## Required action
Omit the pictures from the listing below and print every remaining entry verbatim.

## Task input

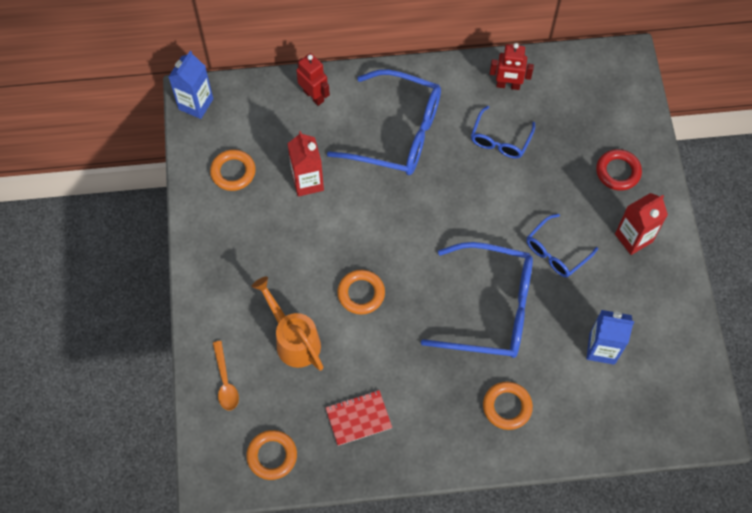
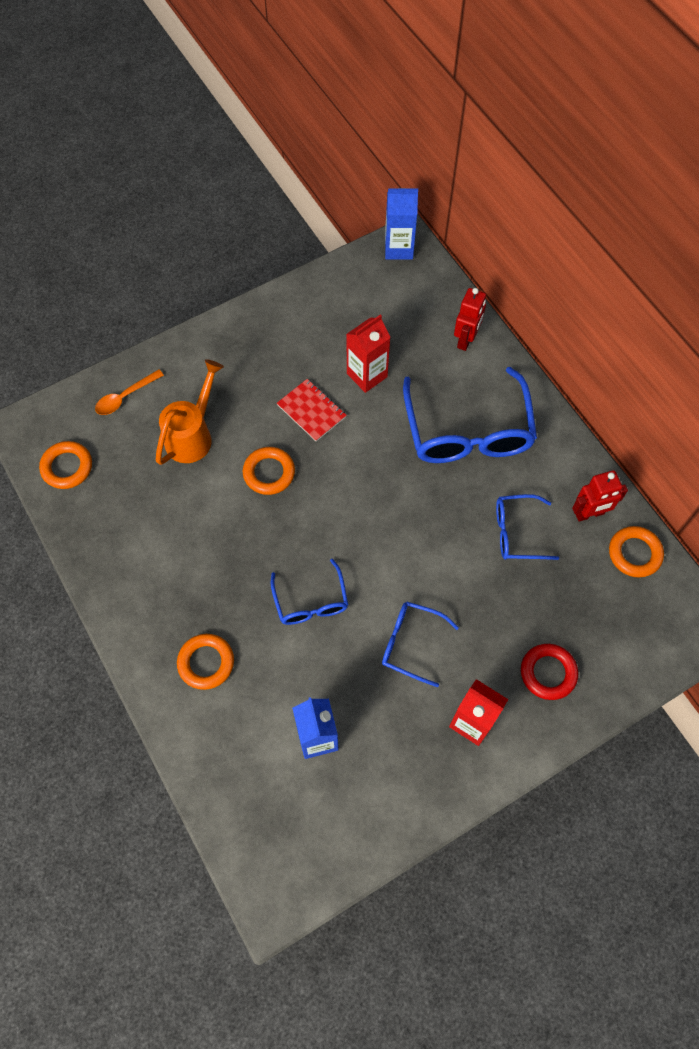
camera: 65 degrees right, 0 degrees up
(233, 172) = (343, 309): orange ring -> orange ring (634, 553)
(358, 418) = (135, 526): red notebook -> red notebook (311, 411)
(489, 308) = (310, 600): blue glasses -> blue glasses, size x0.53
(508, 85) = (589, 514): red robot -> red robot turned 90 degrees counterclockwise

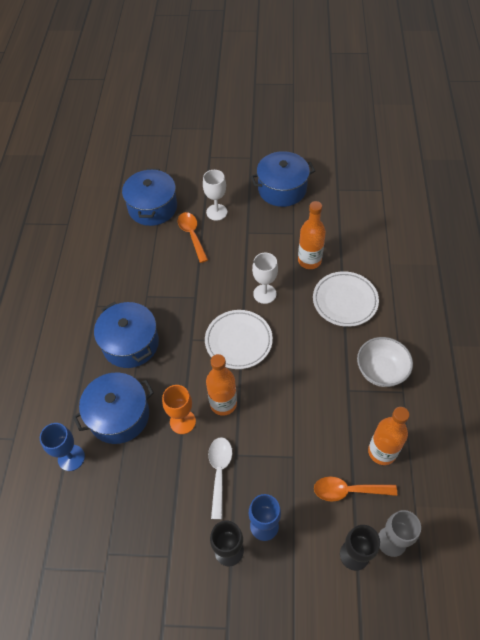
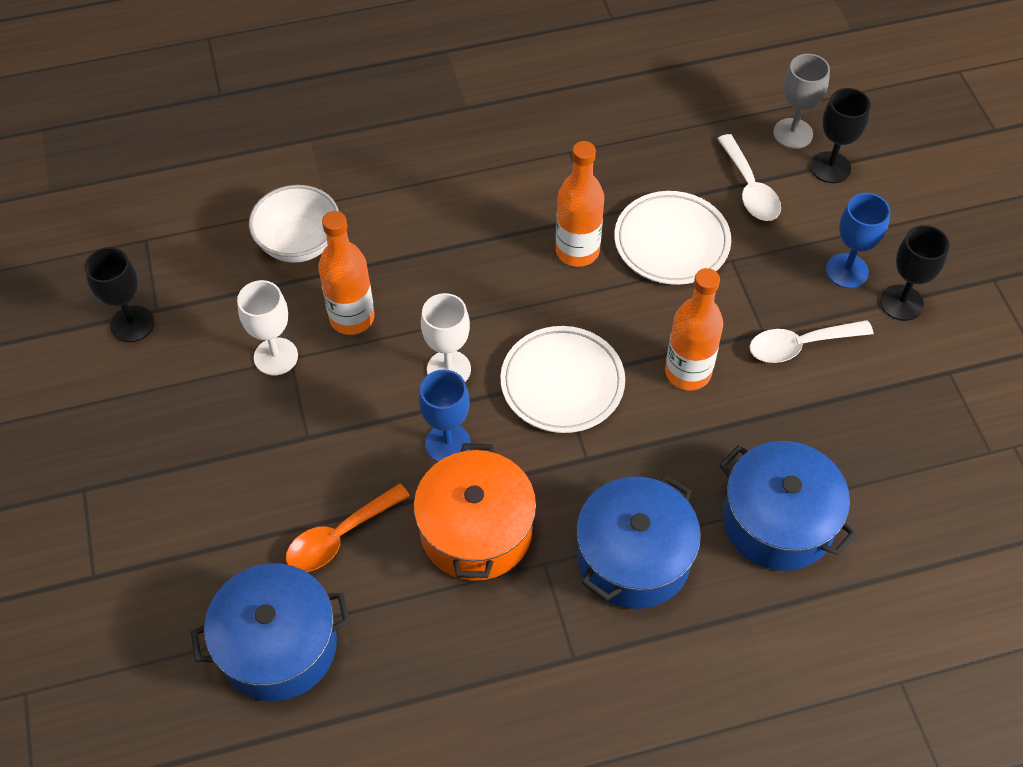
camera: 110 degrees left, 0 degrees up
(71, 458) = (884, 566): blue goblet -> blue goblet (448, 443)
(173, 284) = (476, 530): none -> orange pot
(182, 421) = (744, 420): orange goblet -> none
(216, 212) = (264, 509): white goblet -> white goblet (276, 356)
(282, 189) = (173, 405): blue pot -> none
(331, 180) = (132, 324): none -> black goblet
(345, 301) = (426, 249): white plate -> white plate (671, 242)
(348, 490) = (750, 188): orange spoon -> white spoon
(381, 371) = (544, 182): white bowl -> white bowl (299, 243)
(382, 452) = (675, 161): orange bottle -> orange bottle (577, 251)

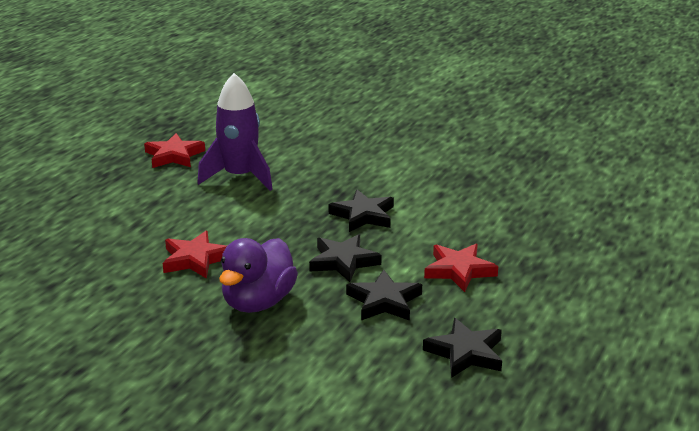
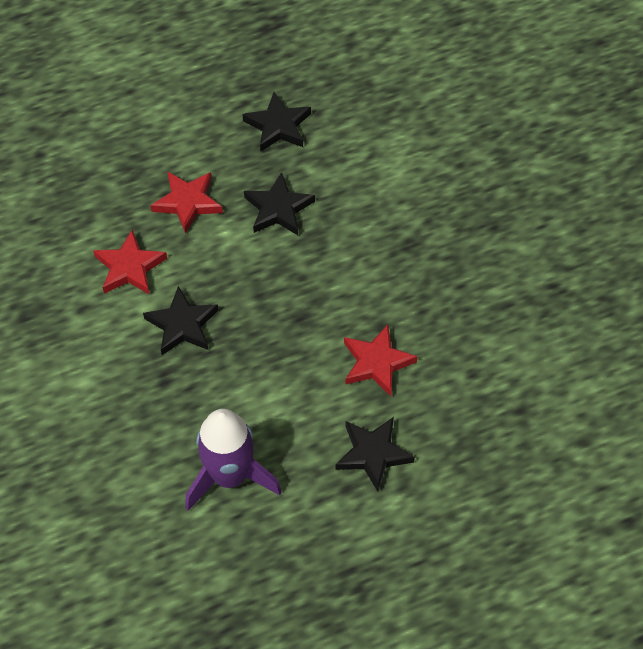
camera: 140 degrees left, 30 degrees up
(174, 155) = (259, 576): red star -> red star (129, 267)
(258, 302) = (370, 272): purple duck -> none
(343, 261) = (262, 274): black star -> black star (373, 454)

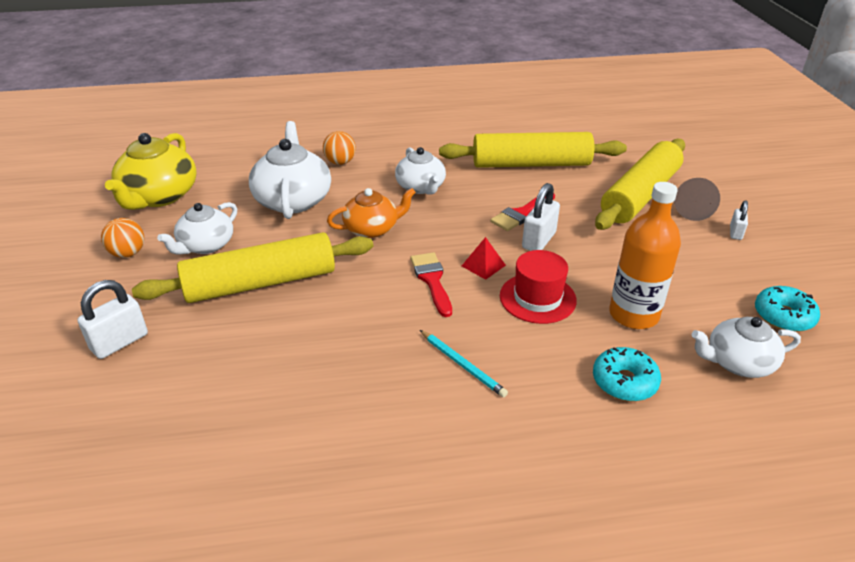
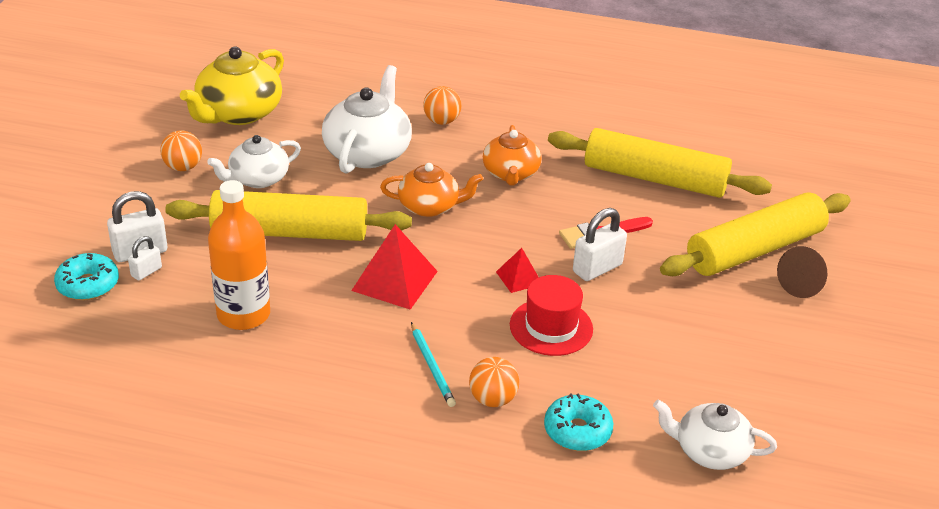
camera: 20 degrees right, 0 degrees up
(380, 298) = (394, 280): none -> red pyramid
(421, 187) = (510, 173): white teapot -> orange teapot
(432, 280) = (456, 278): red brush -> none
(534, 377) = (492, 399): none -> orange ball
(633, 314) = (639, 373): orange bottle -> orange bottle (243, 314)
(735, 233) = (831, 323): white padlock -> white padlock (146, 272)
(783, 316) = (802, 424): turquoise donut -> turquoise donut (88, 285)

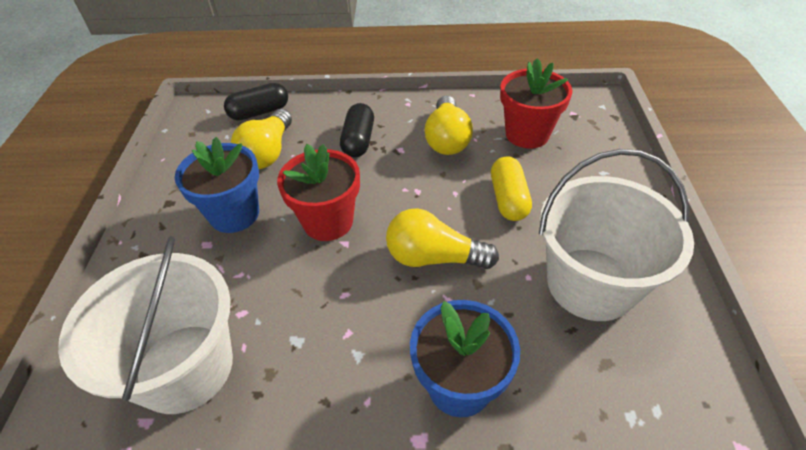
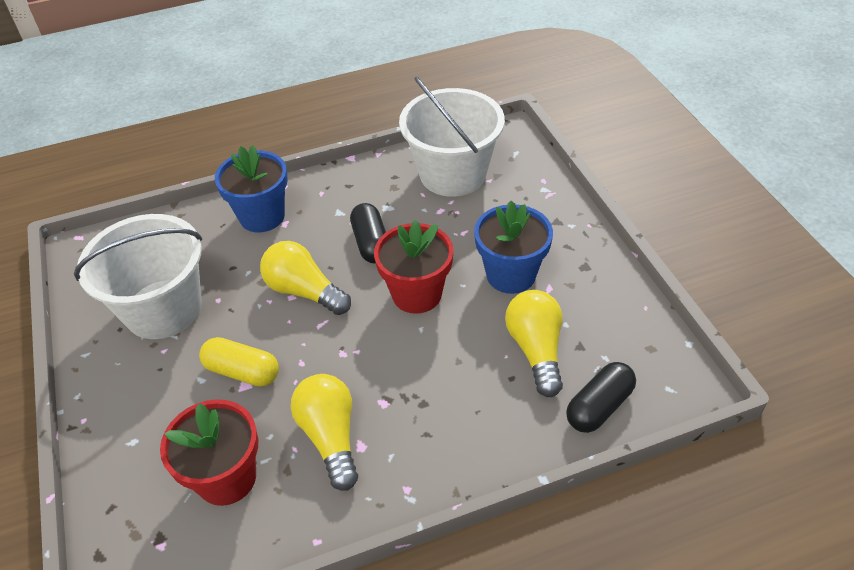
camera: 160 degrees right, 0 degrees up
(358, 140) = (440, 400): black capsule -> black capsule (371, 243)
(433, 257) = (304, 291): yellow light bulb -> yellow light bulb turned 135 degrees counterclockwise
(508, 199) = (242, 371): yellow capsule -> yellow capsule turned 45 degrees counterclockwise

## Result
camera: 65 degrees right, 0 degrees up
(233, 172) = (343, 309): orange ring -> orange ring (634, 553)
(358, 418) = (135, 526): red notebook -> red notebook (311, 411)
(489, 308) = (310, 600): blue glasses -> blue glasses, size x0.53
(508, 85) = (589, 514): red robot -> red robot turned 90 degrees counterclockwise

camera: 110 degrees left, 0 degrees up
(71, 458) = (884, 566): blue goblet -> blue goblet (448, 443)
(173, 284) = (476, 530): none -> orange pot
(182, 421) = (744, 420): orange goblet -> none
(216, 212) = (264, 509): white goblet -> white goblet (276, 356)
(282, 189) = (173, 405): blue pot -> none
(331, 180) = (132, 324): none -> black goblet
(345, 301) = (426, 249): white plate -> white plate (671, 242)
(348, 490) = (750, 188): orange spoon -> white spoon
(381, 371) = (544, 182): white bowl -> white bowl (299, 243)
(382, 452) = (675, 161): orange bottle -> orange bottle (577, 251)

camera: 140 degrees left, 30 degrees up
(174, 155) = (259, 576): red star -> red star (129, 267)
(258, 302) = (370, 272): purple duck -> none
(343, 261) = (262, 274): black star -> black star (373, 454)

camera: 20 degrees right, 0 degrees up
(380, 298) = (394, 280): none -> red pyramid
(421, 187) = (510, 173): white teapot -> orange teapot
(432, 280) = (456, 278): red brush -> none
(534, 377) = (492, 399): none -> orange ball
(633, 314) = (639, 373): orange bottle -> orange bottle (243, 314)
(735, 233) = (831, 323): white padlock -> white padlock (146, 272)
(783, 316) = (802, 424): turquoise donut -> turquoise donut (88, 285)

camera: 160 degrees right, 0 degrees up
(358, 140) = (440, 400): black capsule -> black capsule (371, 243)
(433, 257) = (304, 291): yellow light bulb -> yellow light bulb turned 135 degrees counterclockwise
(508, 199) = (242, 371): yellow capsule -> yellow capsule turned 45 degrees counterclockwise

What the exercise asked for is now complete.